WORK TO BE COMPLETED:
Output the listing exactly as written, apart from its pictures.

DATA SECTION:
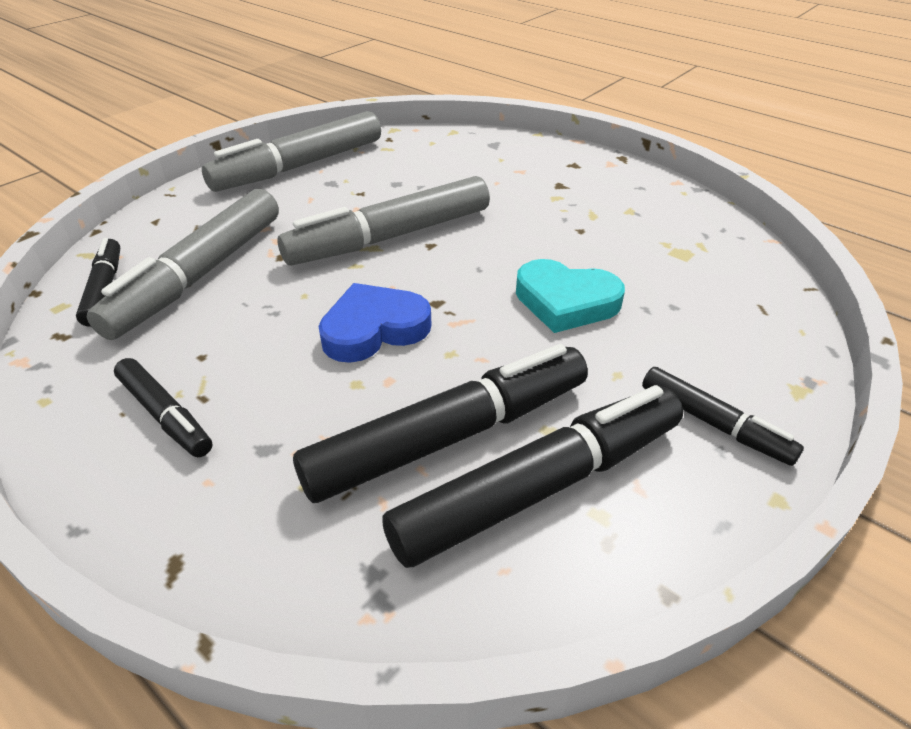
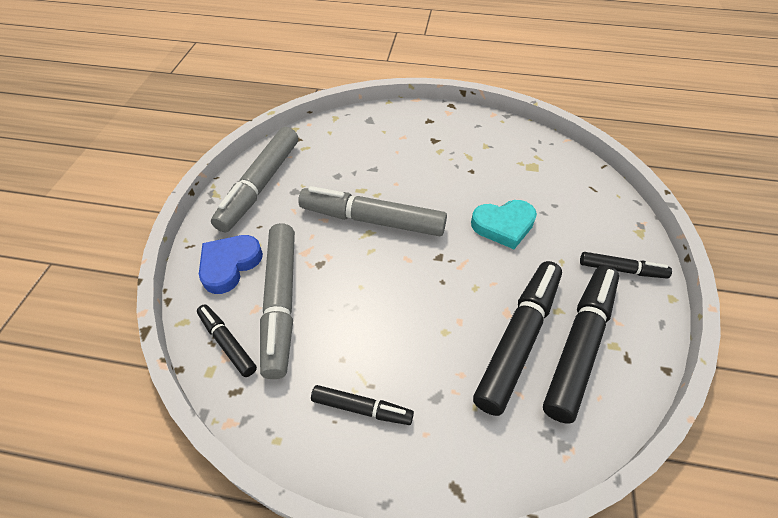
camera: 30 degrees left, 10 degrees up
(374, 329) = (422, 291): blue heart -> blue heart (229, 265)
(391, 237) = (372, 220): grey marker -> grey marker turned 75 degrees clockwise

RESPONSE FOR THIS EXERCISE:
camera: 30 degrees left, 10 degrees up
(374, 329) = (422, 291): blue heart -> blue heart (229, 265)
(391, 237) = (372, 220): grey marker -> grey marker turned 75 degrees clockwise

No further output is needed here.